→ **WORK REQUEST**
Only those lines in the data below from the line containing "(416, 411) = (329, 368): yellow" through the line containing "(632, 335) = (562, 350): purple", both included, should be restated word for word.

→ **MATERIAL TO PROCESS**
★ ★ ★ ★

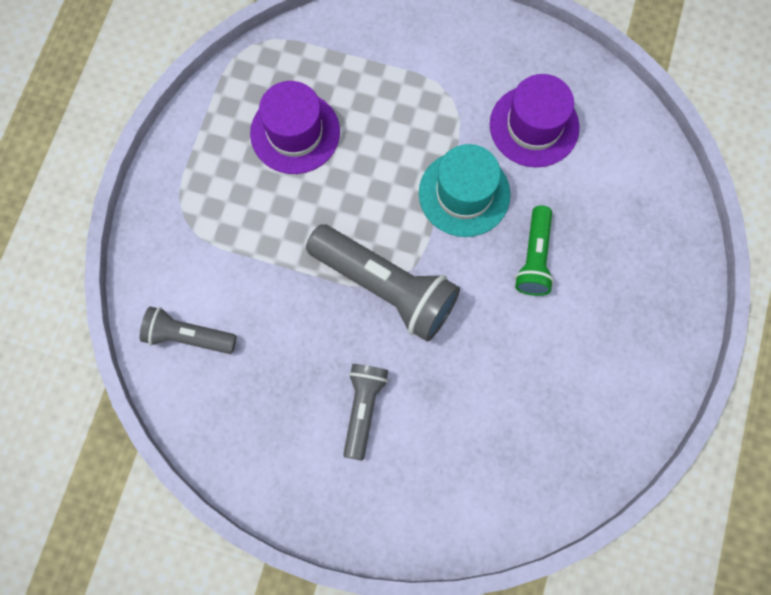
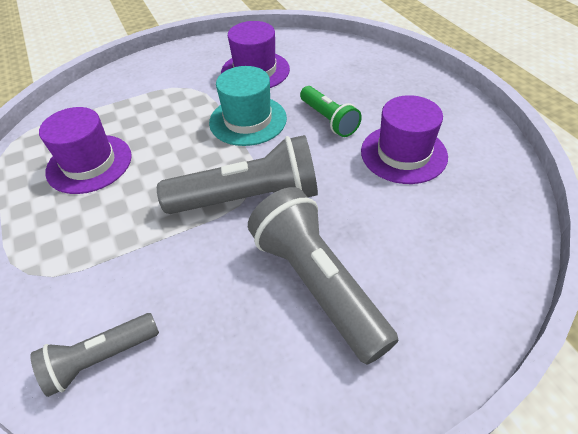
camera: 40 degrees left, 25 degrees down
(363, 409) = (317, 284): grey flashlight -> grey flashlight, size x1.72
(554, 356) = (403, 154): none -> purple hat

★ ★ ★ ★

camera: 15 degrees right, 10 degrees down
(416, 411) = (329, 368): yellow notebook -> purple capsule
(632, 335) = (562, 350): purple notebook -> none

★ ★ ★ ★

→ **EXERCISE OUTPUT**
(416, 411) = (329, 368): yellow notebook -> purple capsule
(632, 335) = (562, 350): purple notebook -> none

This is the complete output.